▸ **WORK TO COMPLETE**:
Report the number of lines in the data below that hold "degrees", without any other words.
# # #
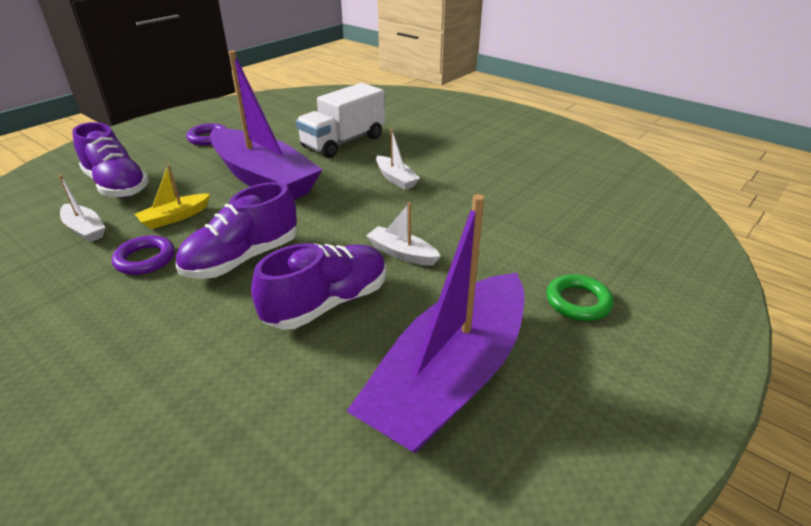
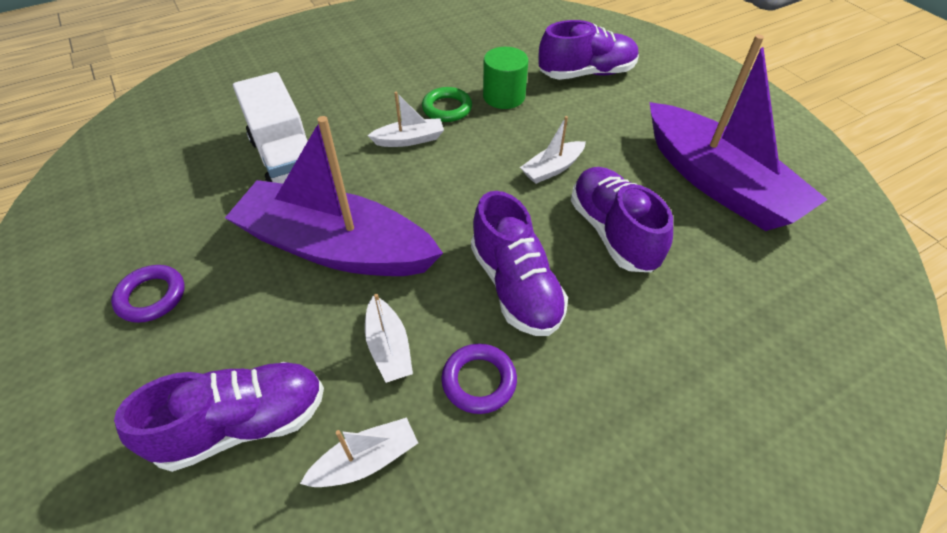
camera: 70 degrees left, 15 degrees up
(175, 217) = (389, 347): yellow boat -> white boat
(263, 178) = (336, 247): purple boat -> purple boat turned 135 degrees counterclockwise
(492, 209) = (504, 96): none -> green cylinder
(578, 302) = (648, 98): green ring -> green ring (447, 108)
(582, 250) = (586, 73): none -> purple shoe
# # #
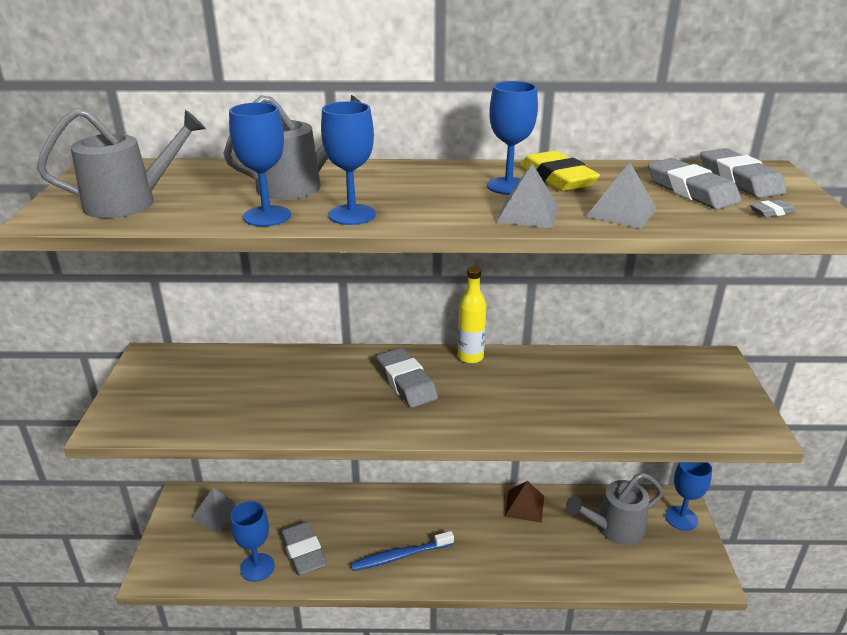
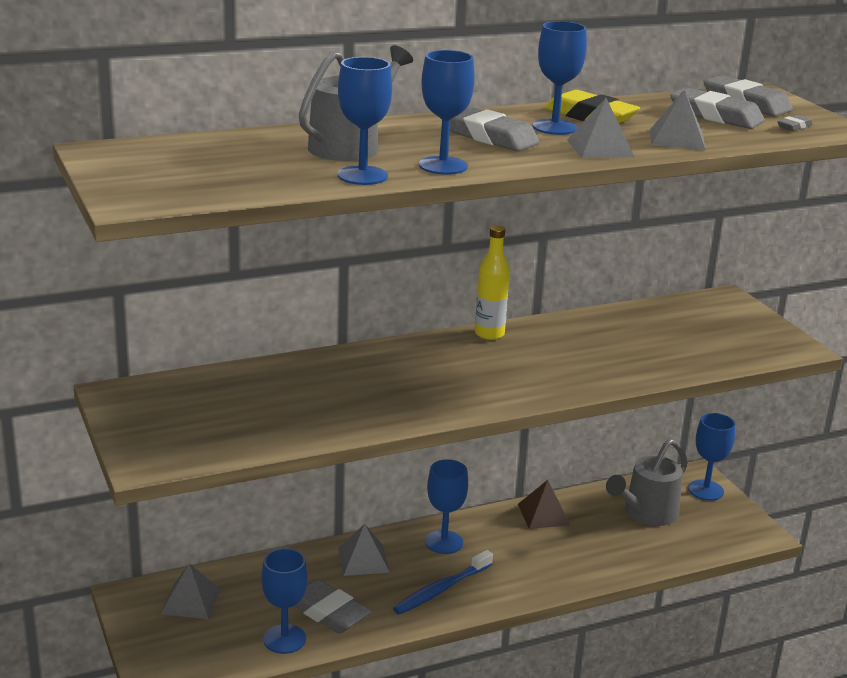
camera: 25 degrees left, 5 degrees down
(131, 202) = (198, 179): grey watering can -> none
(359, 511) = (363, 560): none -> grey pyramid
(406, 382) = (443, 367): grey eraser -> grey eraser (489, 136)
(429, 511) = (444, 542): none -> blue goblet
# # #
▸ **SOLUTION TO THIS TASK**:
3